* Problem *
Copy exactly the lines of the data below that run from the line holding "C203: 680nF (VB2, VC) -> 680nF (VB, VC)" through the line holding "IC203: CD4017 -> HEF4017", both ends included.
+++ Input material +++
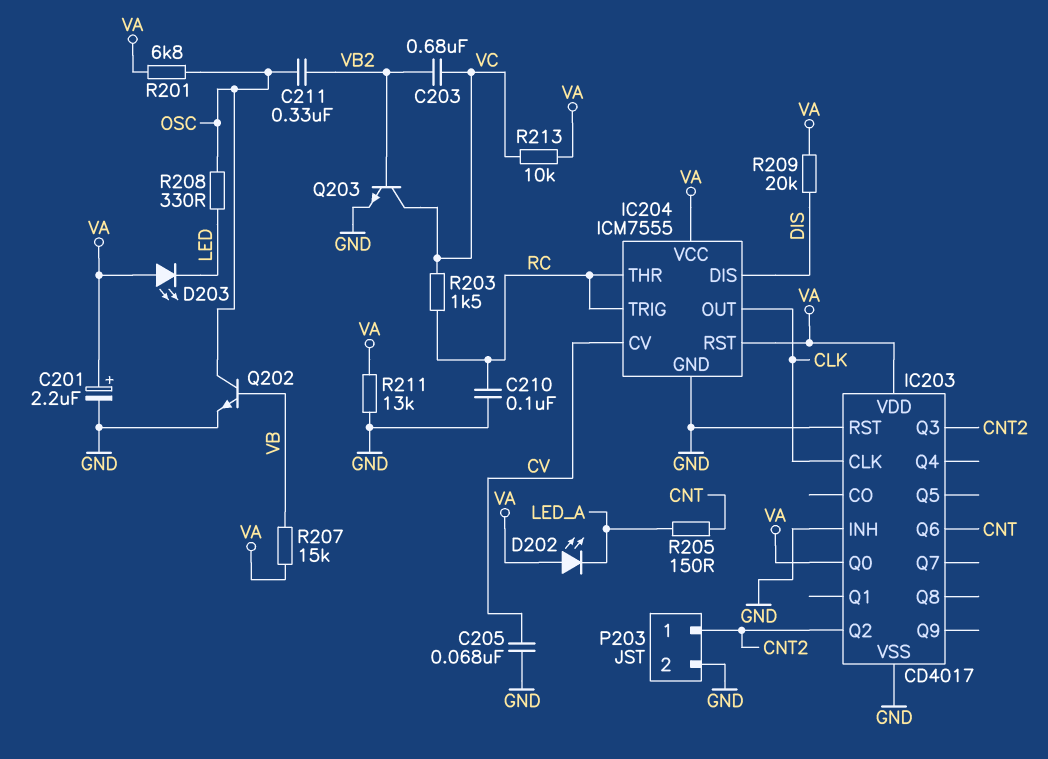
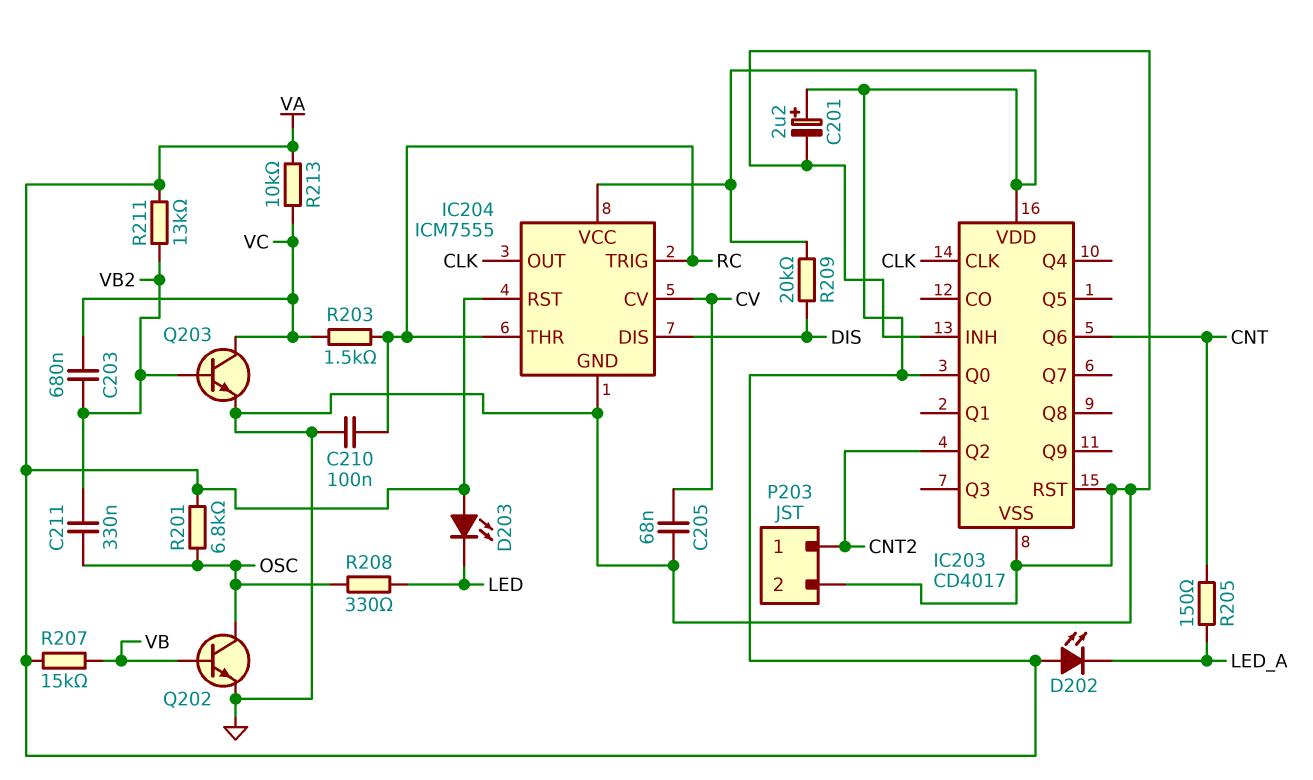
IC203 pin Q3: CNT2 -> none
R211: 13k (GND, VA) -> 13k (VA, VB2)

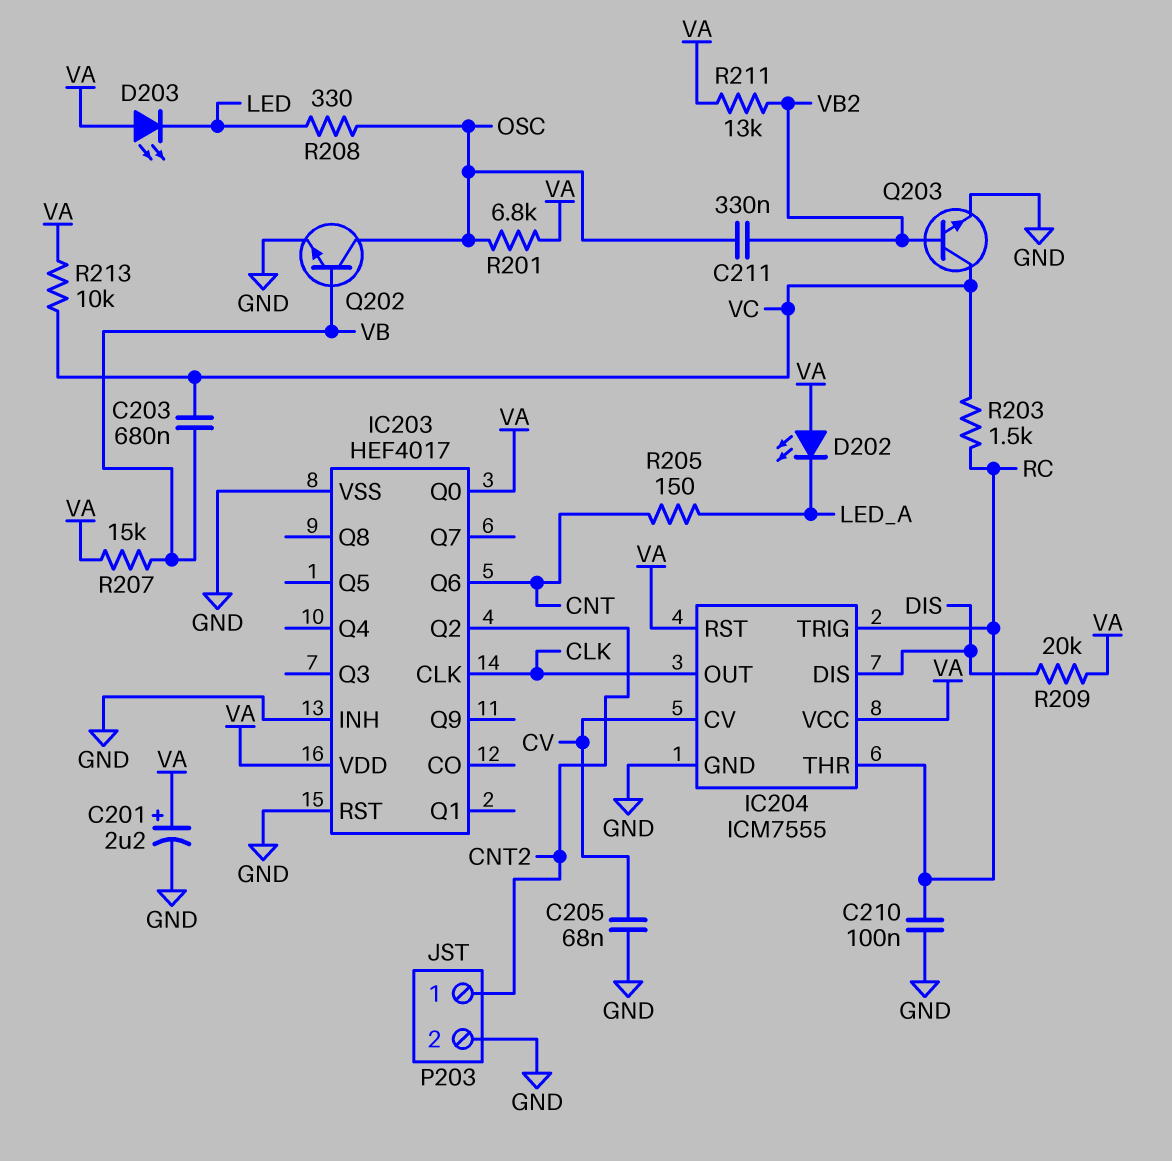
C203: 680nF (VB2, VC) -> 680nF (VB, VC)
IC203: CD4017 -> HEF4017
+++
+++ Input material +++
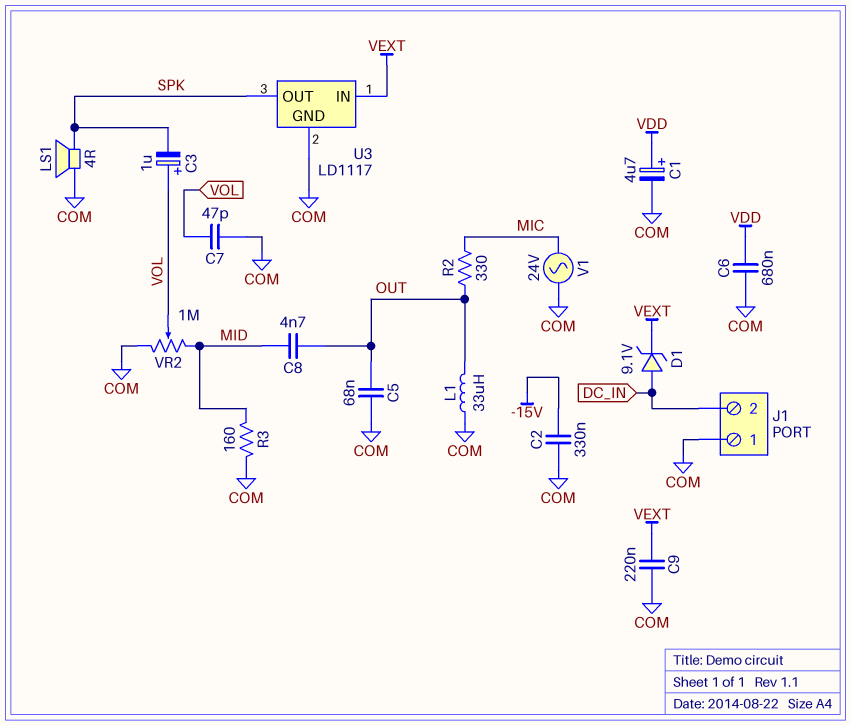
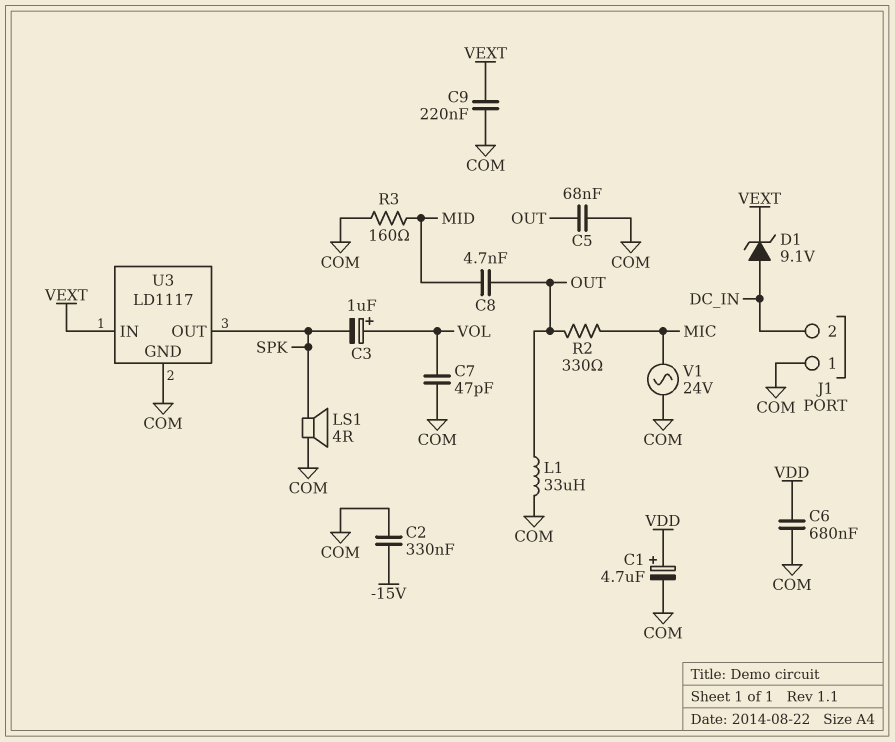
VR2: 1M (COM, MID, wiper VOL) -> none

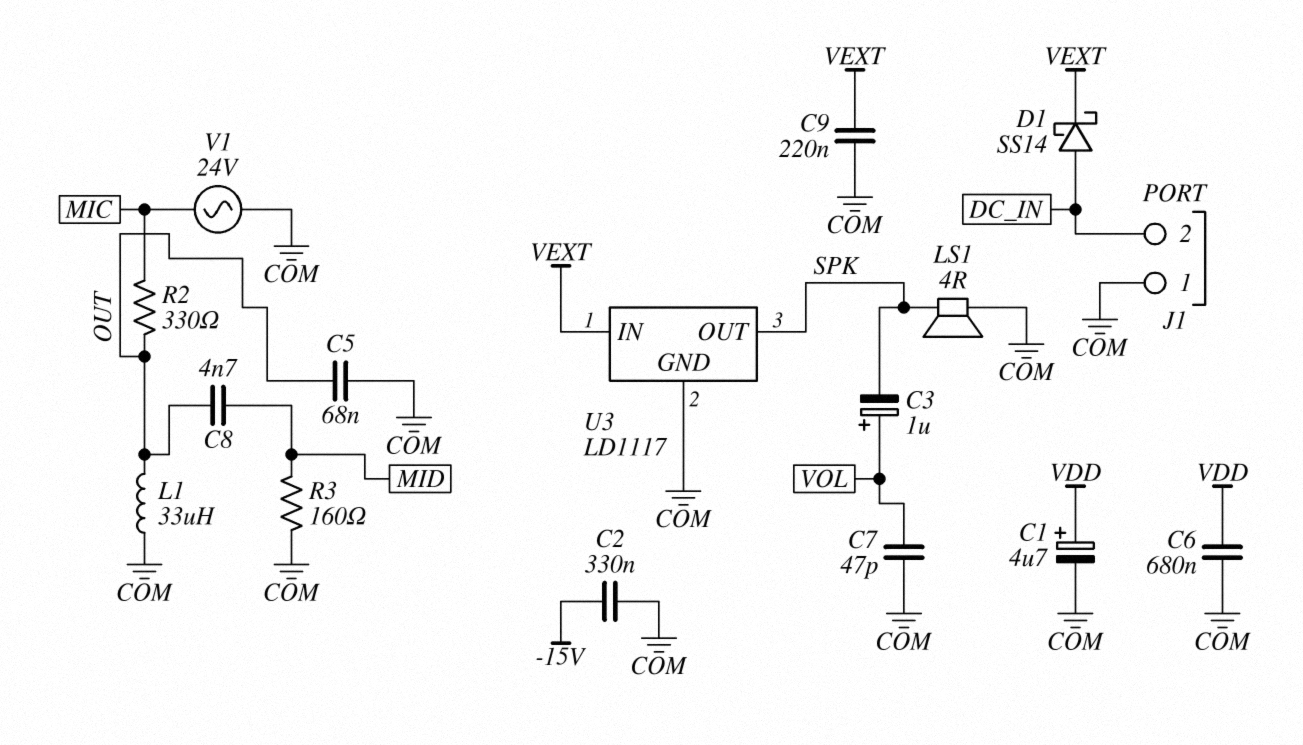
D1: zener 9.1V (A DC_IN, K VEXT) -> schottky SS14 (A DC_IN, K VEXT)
+++
* Response area *
C203: 680nF (VB2, VC) -> 680nF (VB, VC)
IC203: CD4017 -> HEF4017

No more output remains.